◆ **How to complete this task**
For the word "rojo", return each line of the data in which it occurs.

◆ **Extracted records**
>>>

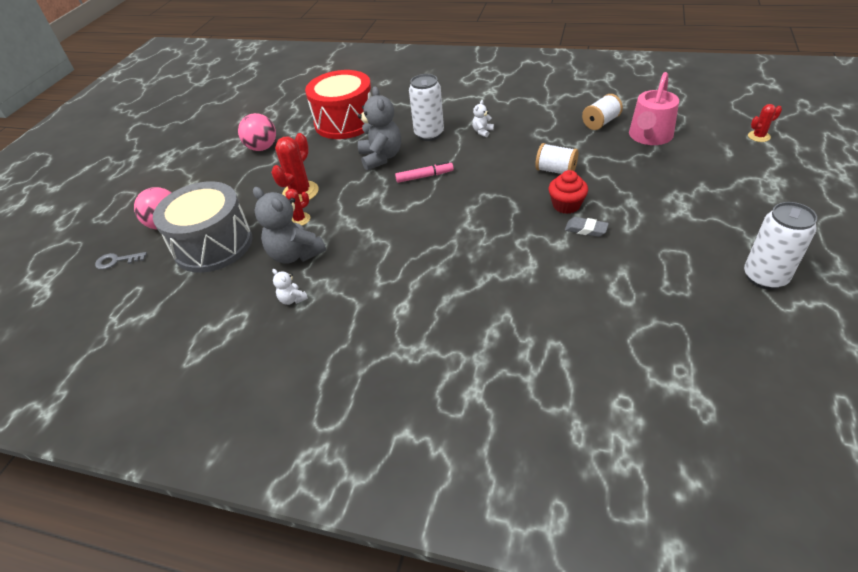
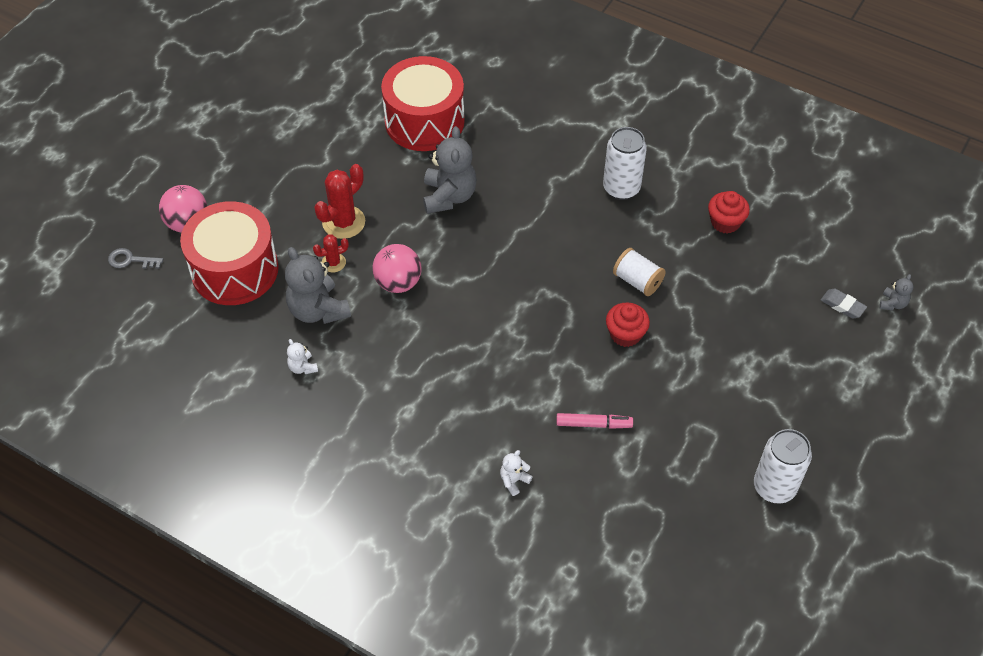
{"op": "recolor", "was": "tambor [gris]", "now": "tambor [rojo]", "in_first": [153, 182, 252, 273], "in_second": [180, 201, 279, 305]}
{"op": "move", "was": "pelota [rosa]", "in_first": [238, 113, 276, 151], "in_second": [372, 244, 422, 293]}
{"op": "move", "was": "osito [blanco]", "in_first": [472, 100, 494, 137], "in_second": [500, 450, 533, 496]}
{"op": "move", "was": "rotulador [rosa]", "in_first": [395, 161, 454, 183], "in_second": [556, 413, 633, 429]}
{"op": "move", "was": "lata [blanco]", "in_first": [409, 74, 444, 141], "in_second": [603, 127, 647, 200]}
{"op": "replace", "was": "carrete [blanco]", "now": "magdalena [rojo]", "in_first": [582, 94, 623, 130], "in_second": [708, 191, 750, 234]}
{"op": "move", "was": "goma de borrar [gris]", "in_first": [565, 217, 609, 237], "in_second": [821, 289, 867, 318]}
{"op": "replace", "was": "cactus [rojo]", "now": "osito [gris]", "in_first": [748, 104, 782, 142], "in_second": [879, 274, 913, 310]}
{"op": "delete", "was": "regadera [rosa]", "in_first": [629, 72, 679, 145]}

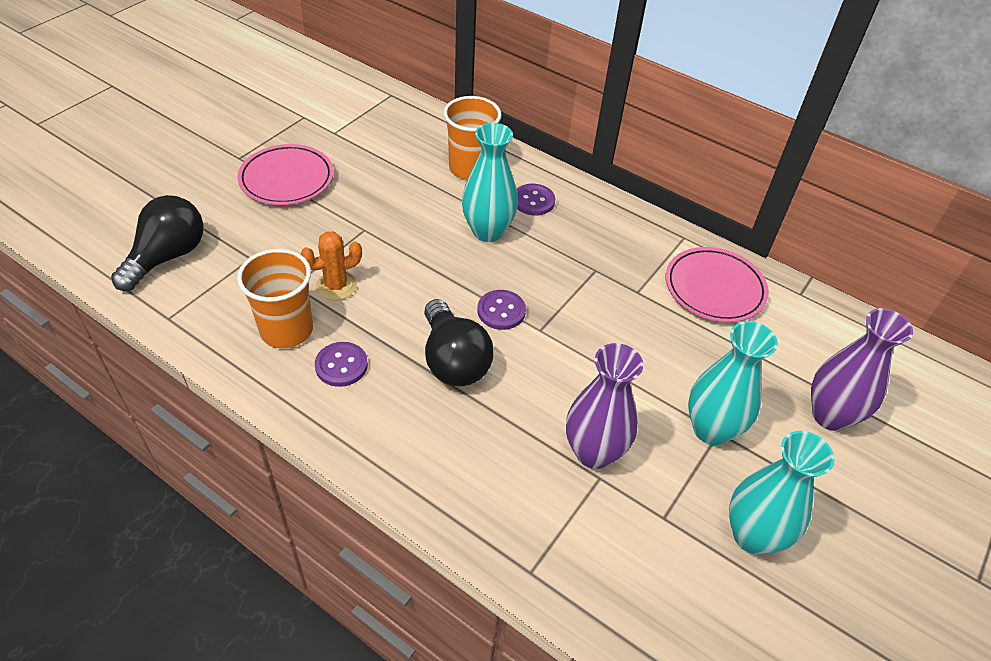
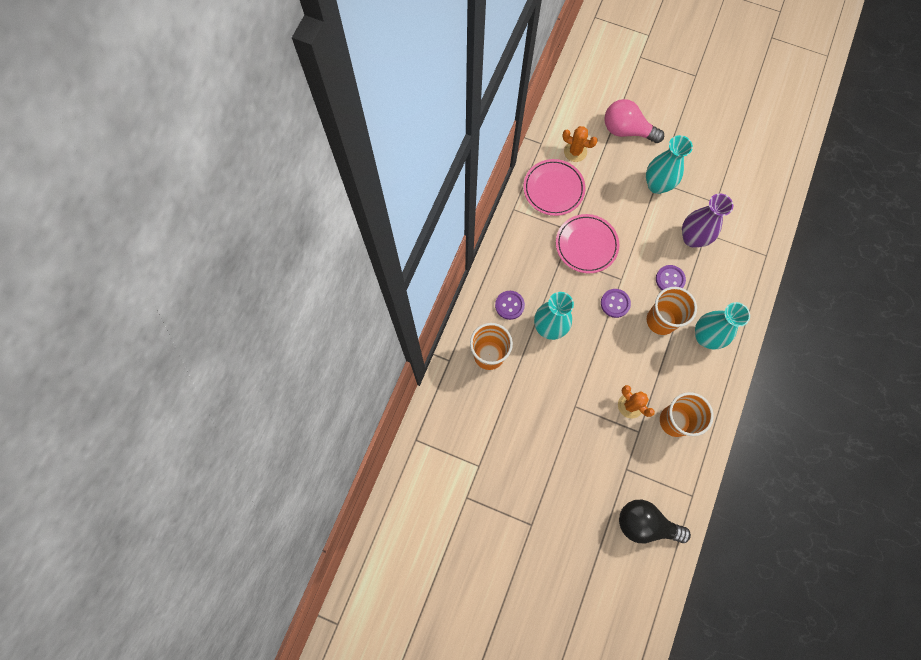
{"op": "move", "was": "plato [rosa]", "in_first": [237, 144, 334, 205], "in_second": [556, 214, 619, 273]}
{"op": "insert", "now": "cactus [naranja]", "in_second": [562, 126, 598, 162]}
{"op": "replace", "was": "florero [morado]", "now": "bombilla [rosa]", "in_first": [811, 308, 913, 431], "in_second": [604, 99, 664, 143]}
{"op": "replace", "was": "bombilla [negro]", "now": "vaso [naranja]", "in_first": [424, 299, 494, 386], "in_second": [647, 287, 697, 335]}
{"op": "move", "was": "botón [morado]", "in_first": [315, 342, 368, 387], "in_second": [656, 265, 686, 290]}
{"op": "move", "was": "florero [turquesa]", "in_first": [729, 431, 835, 555], "in_second": [695, 302, 750, 350]}

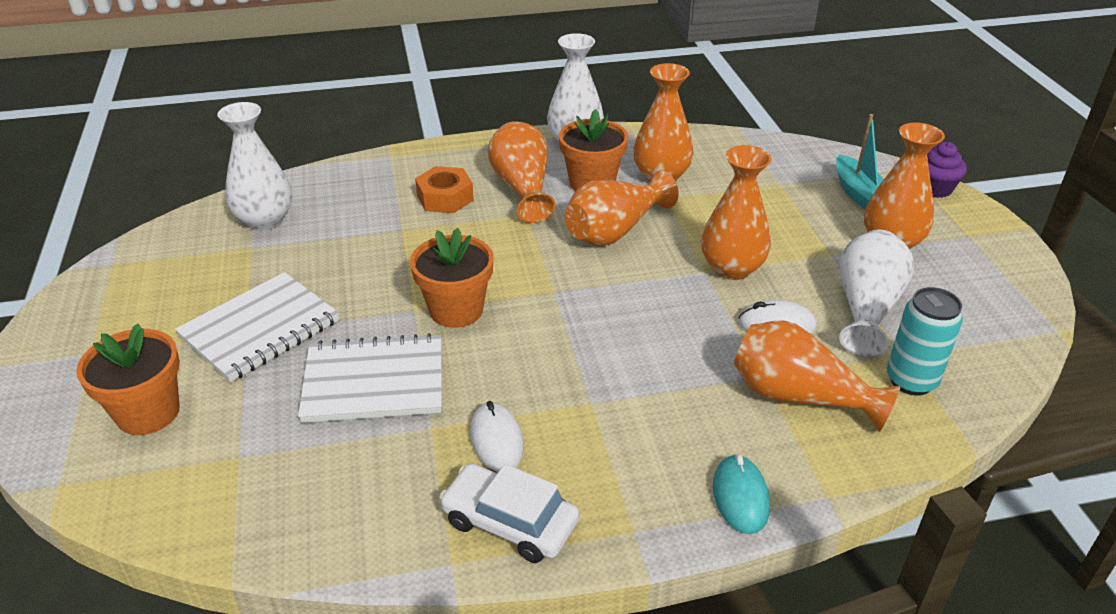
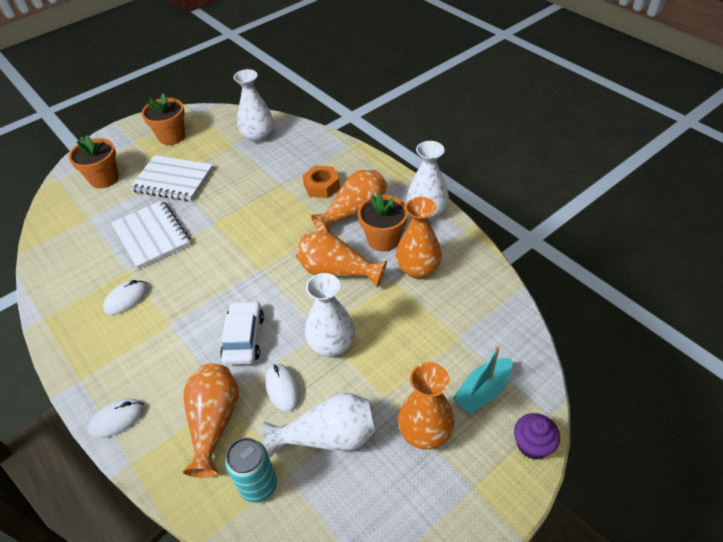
{"op": "recolor", "was": "ratón [turquesa]", "now": "ratón [blanco]", "in_first": [713, 454, 770, 534], "in_second": [88, 399, 145, 438]}
{"op": "move", "was": "maceta [naranja]", "in_first": [410, 228, 494, 328], "in_second": [142, 94, 185, 145]}
{"op": "move", "was": "coche [blanco]", "in_first": [439, 463, 579, 563], "in_second": [220, 300, 264, 365]}
{"op": "recolor", "was": "florero [naranja]", "now": "florero [blanco]", "in_first": [701, 145, 772, 280], "in_second": [305, 273, 355, 356]}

<<<

◆ **Task response**
{"op": "recolor", "was": "tambor [gris]", "now": "tambor [rojo]", "in_first": [153, 182, 252, 273], "in_second": [180, 201, 279, 305]}
{"op": "replace", "was": "carrete [blanco]", "now": "magdalena [rojo]", "in_first": [582, 94, 623, 130], "in_second": [708, 191, 750, 234]}
{"op": "replace", "was": "cactus [rojo]", "now": "osito [gris]", "in_first": [748, 104, 782, 142], "in_second": [879, 274, 913, 310]}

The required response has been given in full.